**Exercise aim**. Find each line of the material below in which the word "teal" occurs, and return it.

-- Working data follows --

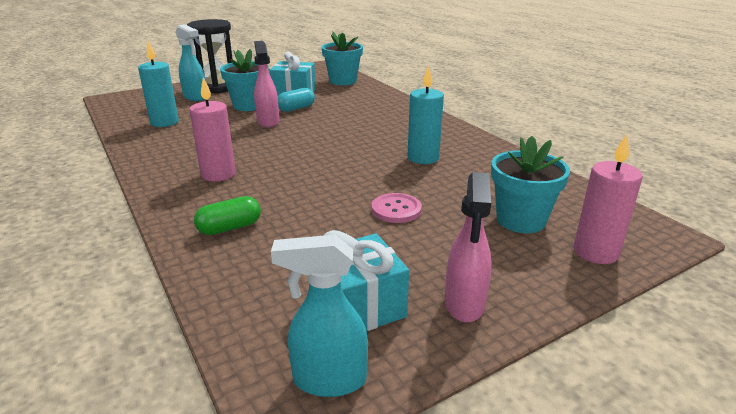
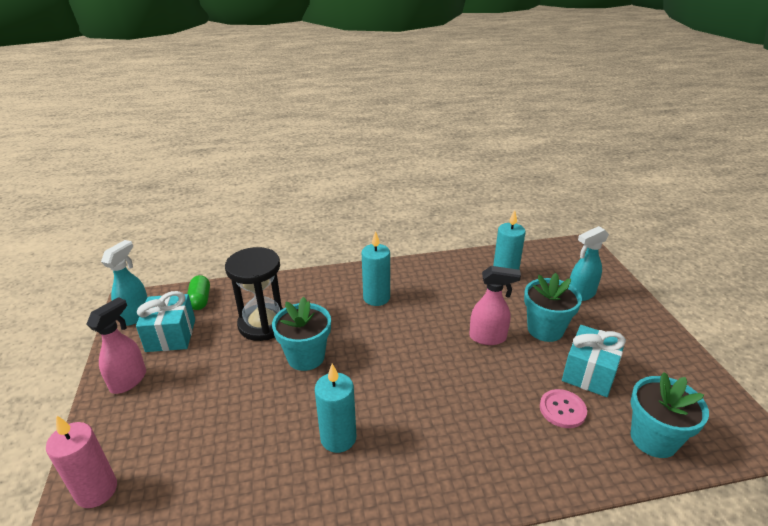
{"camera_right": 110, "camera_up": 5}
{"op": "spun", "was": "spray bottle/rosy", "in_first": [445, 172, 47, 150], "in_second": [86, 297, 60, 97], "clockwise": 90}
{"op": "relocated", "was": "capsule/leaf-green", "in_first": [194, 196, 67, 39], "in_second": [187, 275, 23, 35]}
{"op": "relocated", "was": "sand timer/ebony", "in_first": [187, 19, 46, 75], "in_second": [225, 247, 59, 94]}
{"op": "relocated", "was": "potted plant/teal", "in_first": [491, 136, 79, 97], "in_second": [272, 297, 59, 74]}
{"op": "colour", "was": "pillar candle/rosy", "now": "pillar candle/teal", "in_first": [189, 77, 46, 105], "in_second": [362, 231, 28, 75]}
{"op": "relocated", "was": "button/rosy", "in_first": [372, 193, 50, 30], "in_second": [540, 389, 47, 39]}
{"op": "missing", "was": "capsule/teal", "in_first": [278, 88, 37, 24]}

-- Working data concluded --

**Task output**.
{"op": "relocated", "was": "potted plant/teal", "in_first": [491, 136, 79, 97], "in_second": [272, 297, 59, 74]}
{"op": "colour", "was": "pillar candle/rosy", "now": "pillar candle/teal", "in_first": [189, 77, 46, 105], "in_second": [362, 231, 28, 75]}
{"op": "missing", "was": "capsule/teal", "in_first": [278, 88, 37, 24]}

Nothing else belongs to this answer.